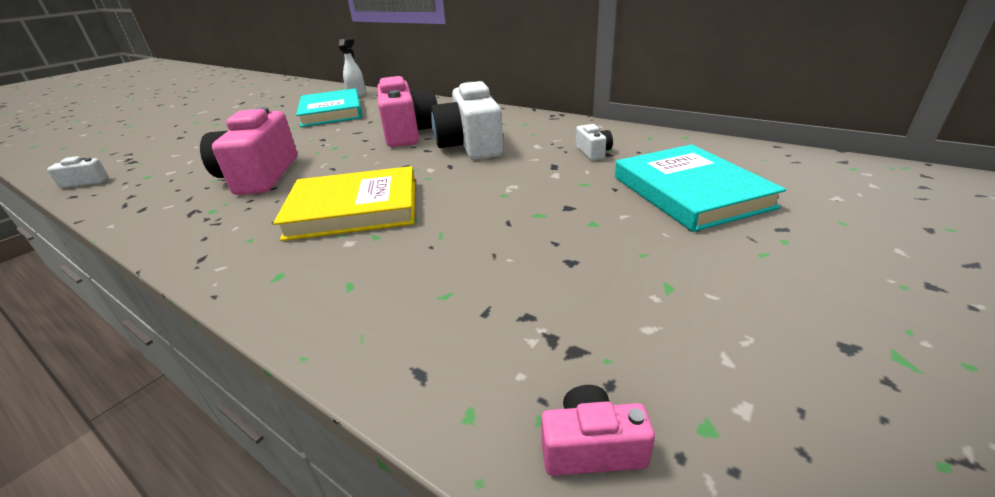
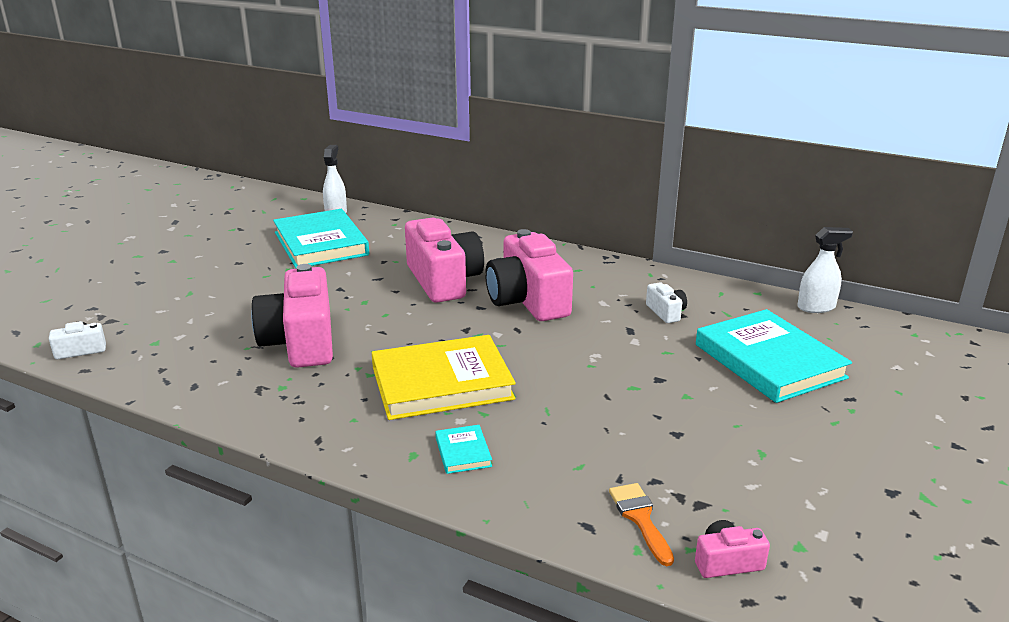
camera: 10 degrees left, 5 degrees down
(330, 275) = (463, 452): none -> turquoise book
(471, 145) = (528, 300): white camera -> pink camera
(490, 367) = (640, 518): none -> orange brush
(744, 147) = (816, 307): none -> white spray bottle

...

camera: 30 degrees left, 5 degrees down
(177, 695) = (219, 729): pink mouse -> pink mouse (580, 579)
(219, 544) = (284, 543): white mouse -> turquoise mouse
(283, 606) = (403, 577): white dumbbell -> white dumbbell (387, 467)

==

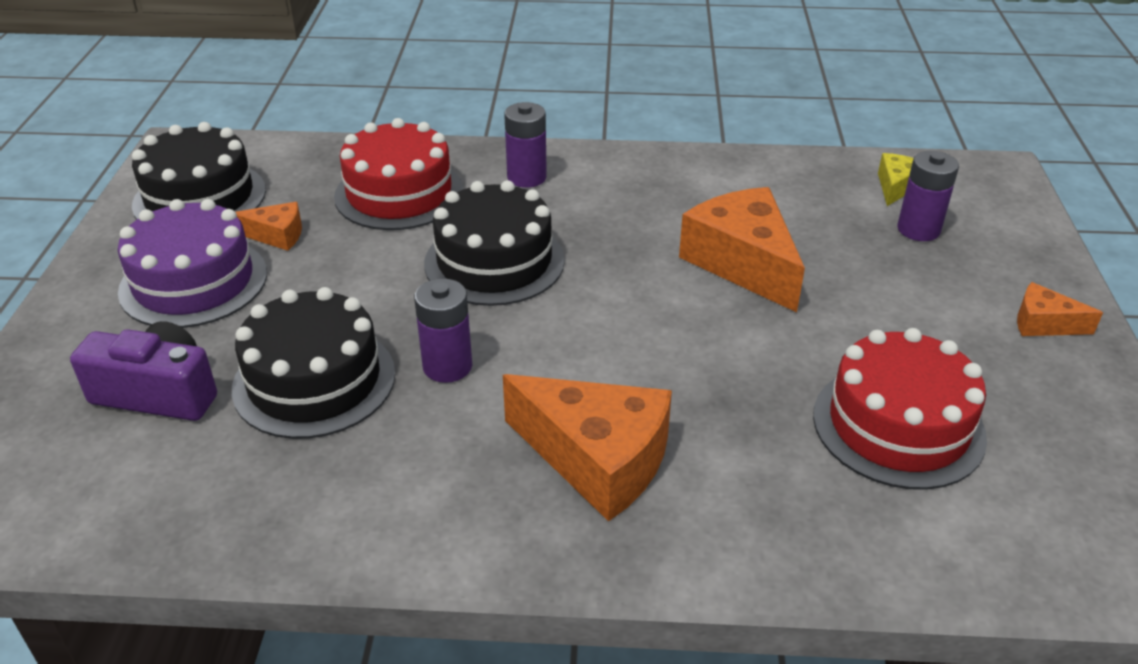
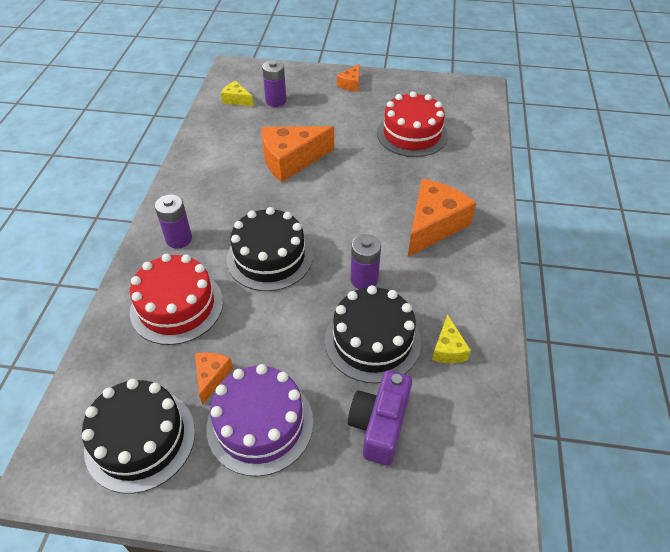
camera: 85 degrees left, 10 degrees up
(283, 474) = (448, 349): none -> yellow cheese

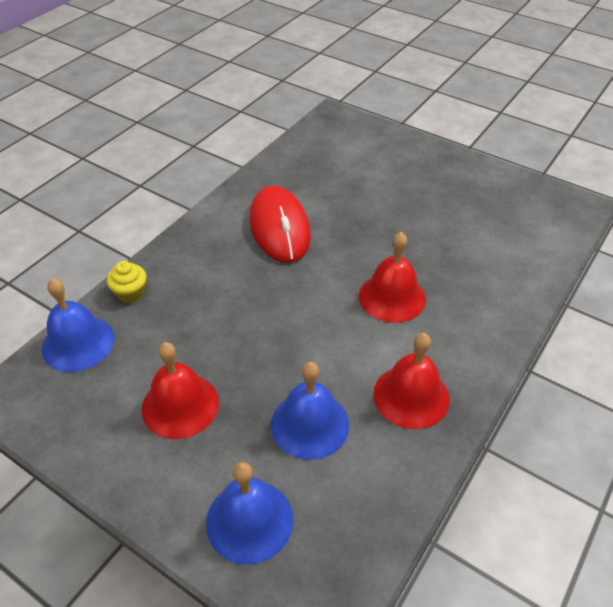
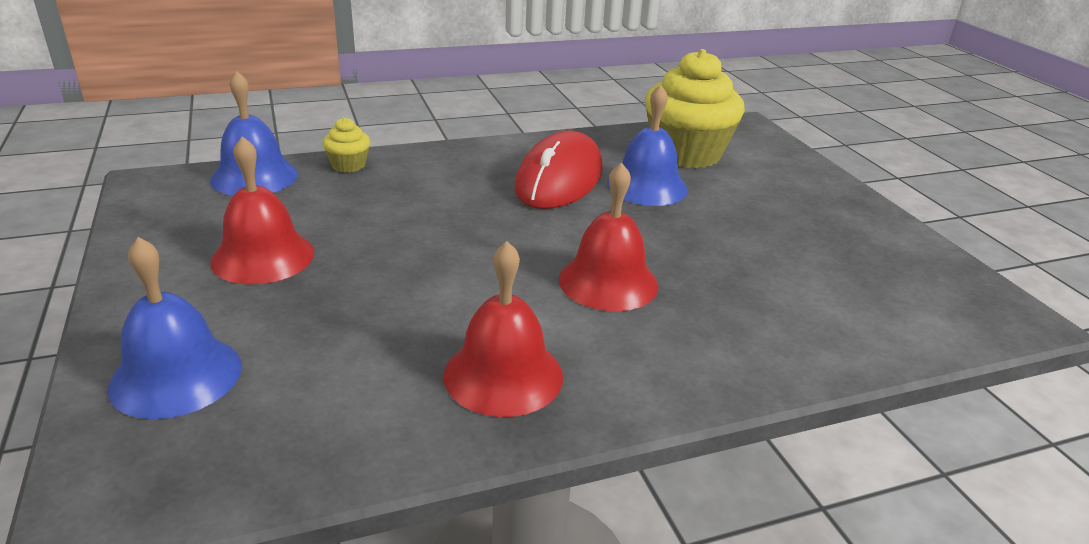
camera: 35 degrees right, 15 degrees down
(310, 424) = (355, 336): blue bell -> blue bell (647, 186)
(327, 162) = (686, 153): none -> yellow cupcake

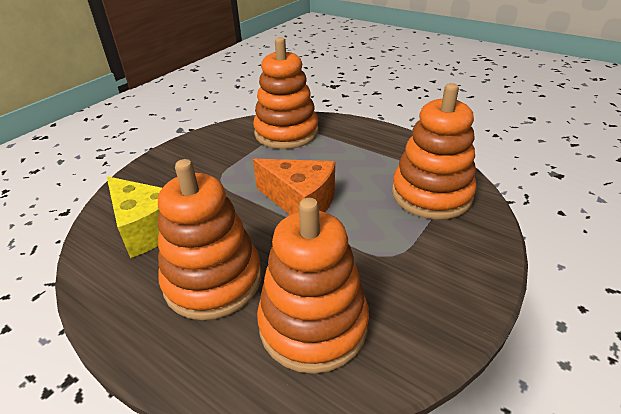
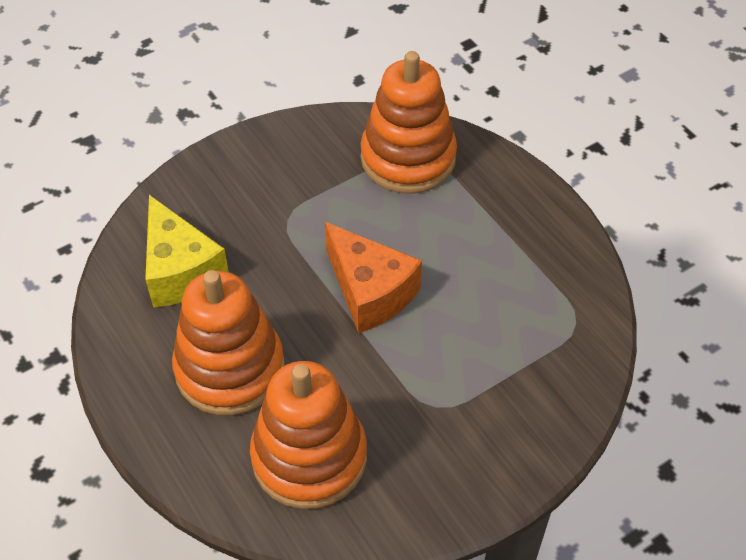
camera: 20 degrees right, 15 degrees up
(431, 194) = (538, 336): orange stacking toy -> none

▶ Task objective:
For the records above, state how many lines contain the string "turquoise", with no added text.

▶ Completed task:
2